■ WHAT IS NEEDED
Within the entries below, the lines from the one with "J6 pin 2: VLOAD2 -> GND" through the one with "SW1: button (GND, RESET) -> button (GND, VDD)" are to be set down exactly, both ends kept.

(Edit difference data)
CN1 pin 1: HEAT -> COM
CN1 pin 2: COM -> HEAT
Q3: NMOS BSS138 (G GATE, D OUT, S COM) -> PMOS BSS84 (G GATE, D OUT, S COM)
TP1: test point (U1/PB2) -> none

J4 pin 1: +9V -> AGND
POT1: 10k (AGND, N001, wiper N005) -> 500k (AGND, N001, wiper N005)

--

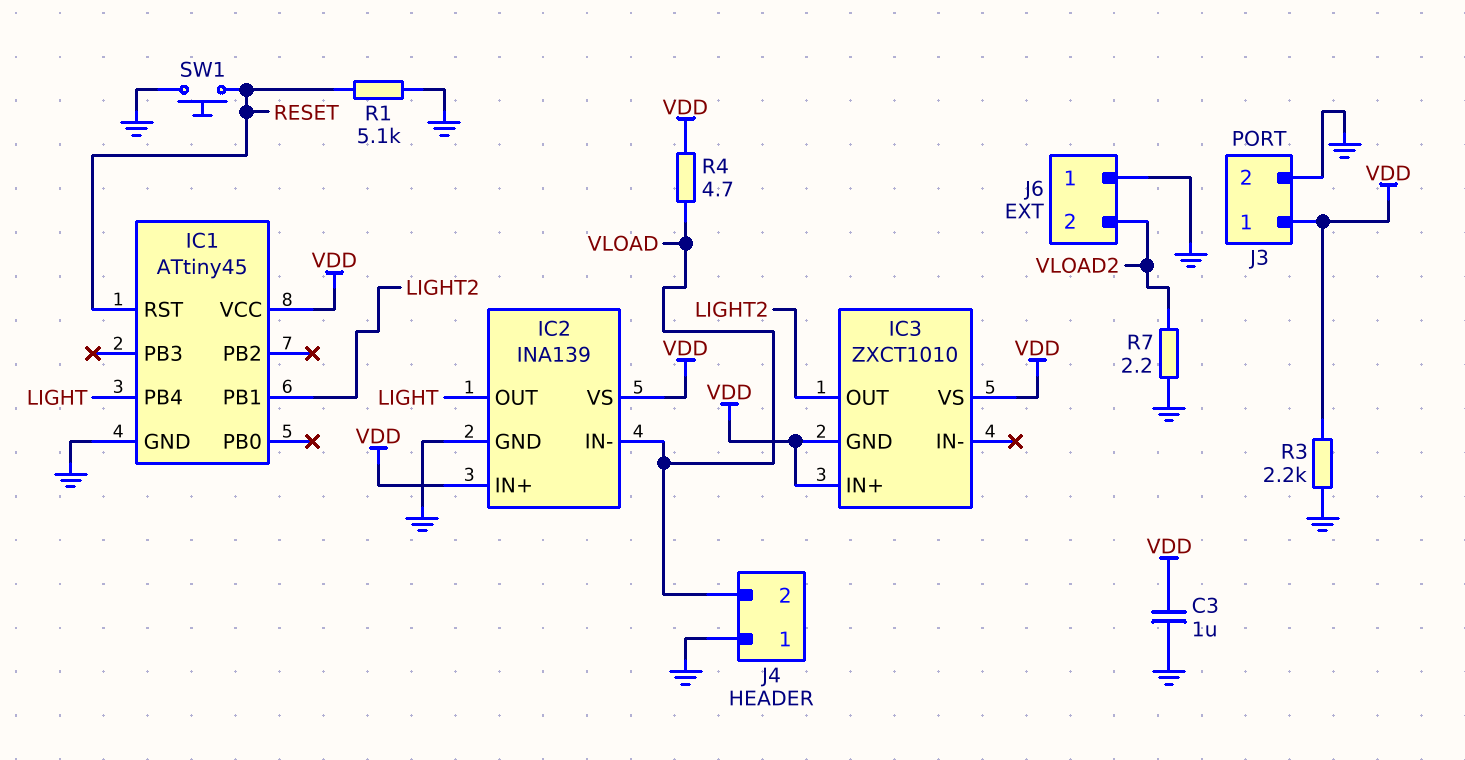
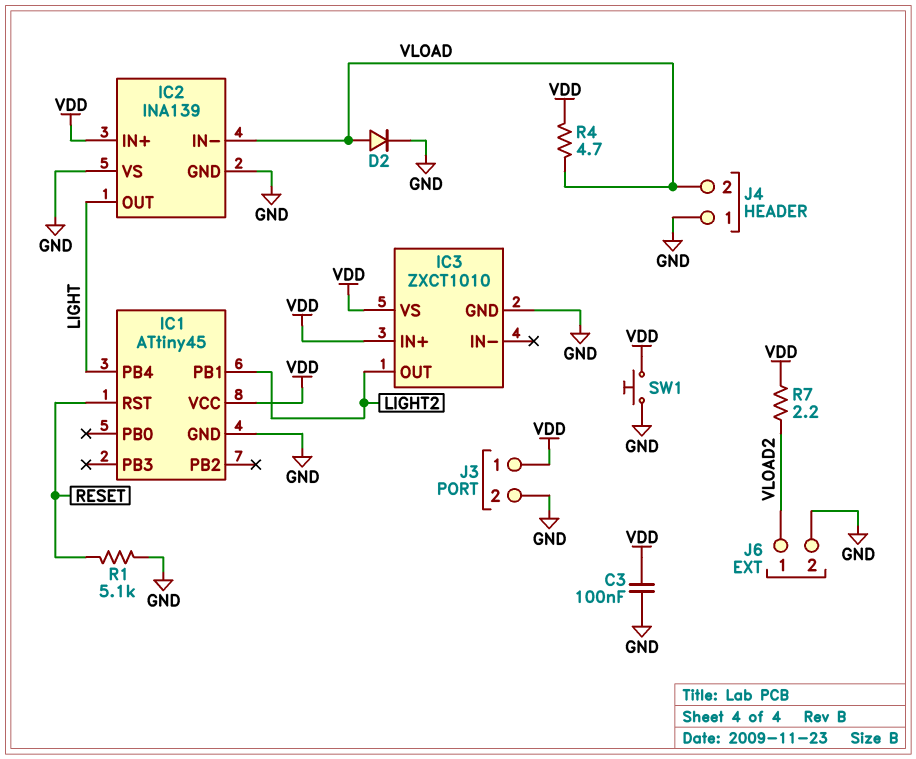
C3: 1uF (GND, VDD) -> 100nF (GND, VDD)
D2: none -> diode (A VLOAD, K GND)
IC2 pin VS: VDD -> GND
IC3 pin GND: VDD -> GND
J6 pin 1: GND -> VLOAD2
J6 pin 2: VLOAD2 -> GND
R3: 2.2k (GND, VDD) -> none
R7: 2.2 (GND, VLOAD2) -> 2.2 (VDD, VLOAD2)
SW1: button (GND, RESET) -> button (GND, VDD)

■ ANSWER SECTION
J6 pin 2: VLOAD2 -> GND
R3: 2.2k (GND, VDD) -> none
R7: 2.2 (GND, VLOAD2) -> 2.2 (VDD, VLOAD2)
SW1: button (GND, RESET) -> button (GND, VDD)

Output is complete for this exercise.